#### [Problem details]
Please return every line of the records below word for word, leaving the pictures out of your answer.

(Items listed in a dataset)

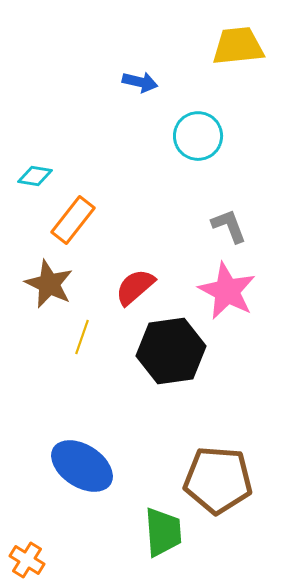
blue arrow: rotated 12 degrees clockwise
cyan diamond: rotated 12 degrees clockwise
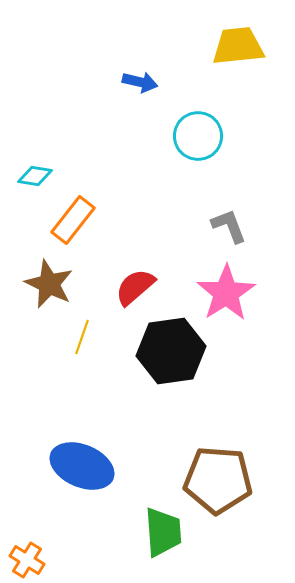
pink star: moved 1 px left, 2 px down; rotated 12 degrees clockwise
blue ellipse: rotated 10 degrees counterclockwise
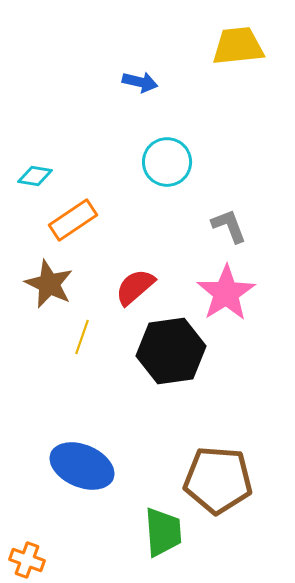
cyan circle: moved 31 px left, 26 px down
orange rectangle: rotated 18 degrees clockwise
orange cross: rotated 12 degrees counterclockwise
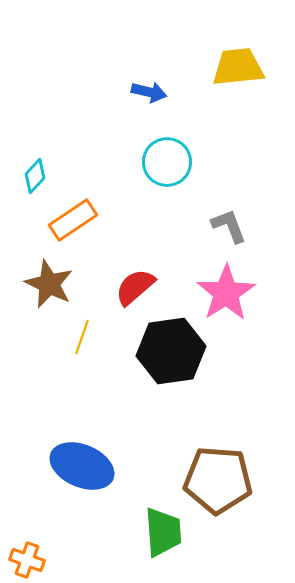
yellow trapezoid: moved 21 px down
blue arrow: moved 9 px right, 10 px down
cyan diamond: rotated 56 degrees counterclockwise
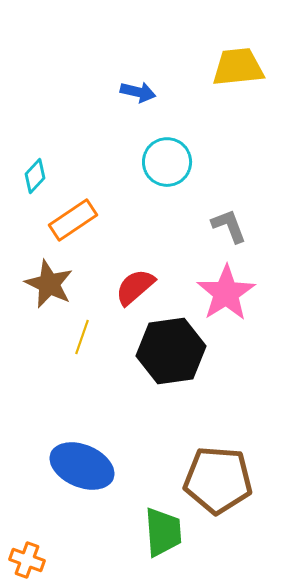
blue arrow: moved 11 px left
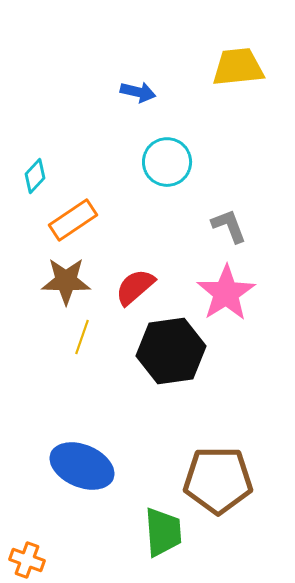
brown star: moved 17 px right, 3 px up; rotated 24 degrees counterclockwise
brown pentagon: rotated 4 degrees counterclockwise
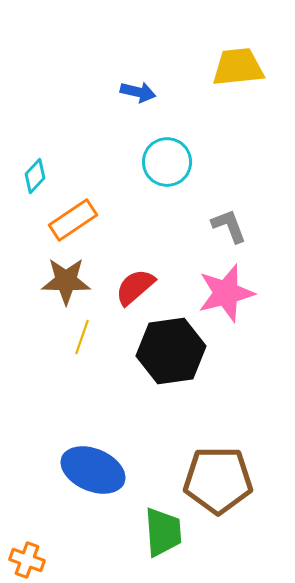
pink star: rotated 18 degrees clockwise
blue ellipse: moved 11 px right, 4 px down
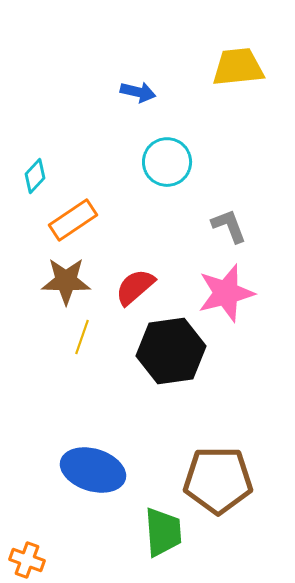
blue ellipse: rotated 6 degrees counterclockwise
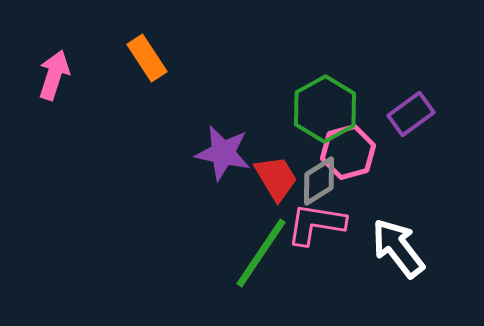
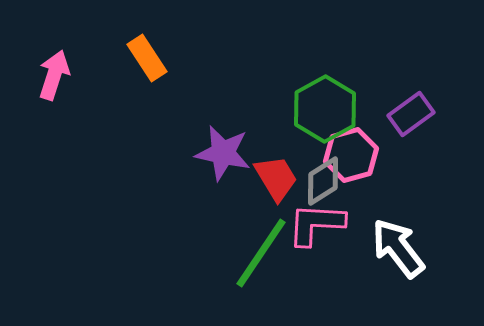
pink hexagon: moved 3 px right, 3 px down
gray diamond: moved 4 px right
pink L-shape: rotated 6 degrees counterclockwise
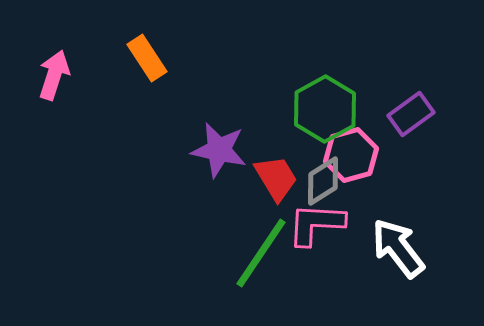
purple star: moved 4 px left, 3 px up
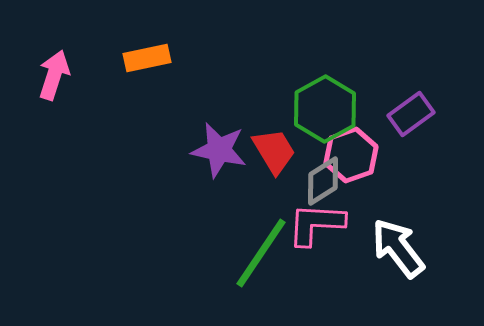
orange rectangle: rotated 69 degrees counterclockwise
pink hexagon: rotated 4 degrees counterclockwise
red trapezoid: moved 2 px left, 27 px up
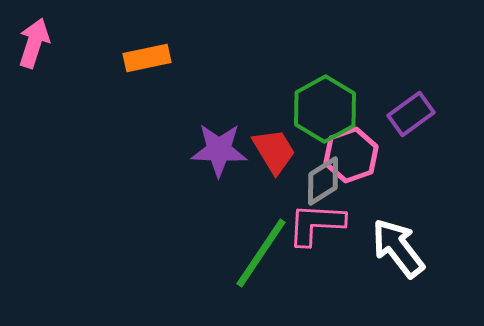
pink arrow: moved 20 px left, 32 px up
purple star: rotated 10 degrees counterclockwise
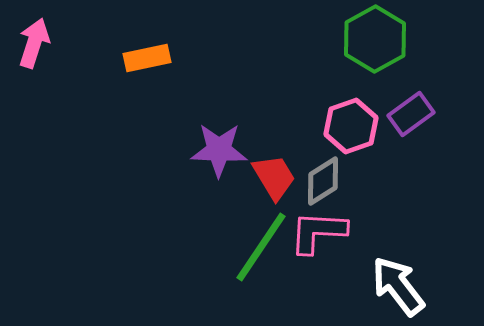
green hexagon: moved 50 px right, 70 px up
red trapezoid: moved 26 px down
pink hexagon: moved 29 px up
pink L-shape: moved 2 px right, 8 px down
white arrow: moved 38 px down
green line: moved 6 px up
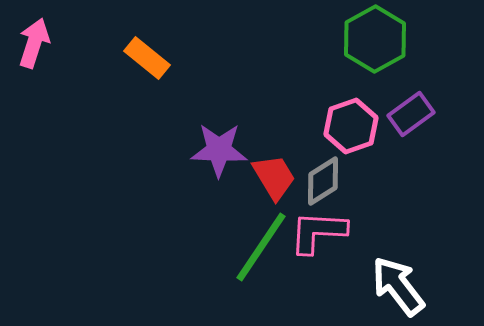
orange rectangle: rotated 51 degrees clockwise
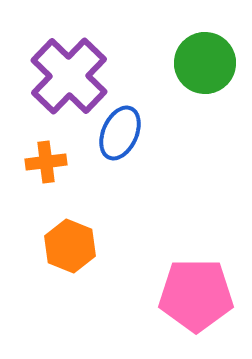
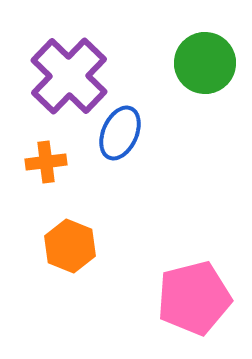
pink pentagon: moved 2 px left, 3 px down; rotated 14 degrees counterclockwise
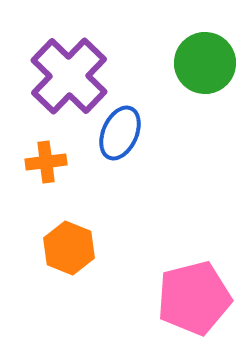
orange hexagon: moved 1 px left, 2 px down
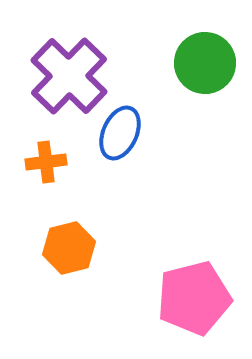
orange hexagon: rotated 24 degrees clockwise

#### [Problem solution]
blue arrow: rotated 12 degrees clockwise
cyan diamond: rotated 12 degrees clockwise
pink star: moved 1 px left, 2 px down; rotated 12 degrees clockwise
blue ellipse: rotated 10 degrees counterclockwise
cyan circle: moved 31 px left, 26 px down
orange rectangle: rotated 18 degrees clockwise
orange cross: rotated 12 degrees counterclockwise
yellow trapezoid: moved 21 px down
blue arrow: moved 9 px right, 10 px down
cyan diamond: rotated 56 degrees counterclockwise
blue arrow: moved 11 px left
brown star: moved 17 px right, 3 px up; rotated 24 degrees counterclockwise
brown pentagon: rotated 4 degrees counterclockwise
pink star: rotated 18 degrees clockwise
blue ellipse: moved 11 px right, 4 px down
blue ellipse: rotated 6 degrees counterclockwise
pink hexagon: moved 3 px right, 3 px down
gray diamond: moved 4 px right
pink L-shape: rotated 6 degrees counterclockwise
purple star: moved 4 px left, 3 px up
orange rectangle: rotated 69 degrees counterclockwise
pink hexagon: rotated 4 degrees counterclockwise
red trapezoid: moved 2 px left, 27 px up
pink arrow: moved 20 px left, 32 px up
purple star: rotated 10 degrees counterclockwise
green hexagon: moved 50 px right, 70 px up
red trapezoid: moved 26 px down
pink hexagon: moved 29 px up
pink L-shape: moved 2 px right, 8 px down
white arrow: moved 38 px down
green line: moved 6 px up
orange rectangle: rotated 51 degrees clockwise
pink pentagon: moved 2 px left, 3 px down; rotated 14 degrees counterclockwise
orange hexagon: moved 1 px left, 2 px down
orange hexagon: rotated 24 degrees clockwise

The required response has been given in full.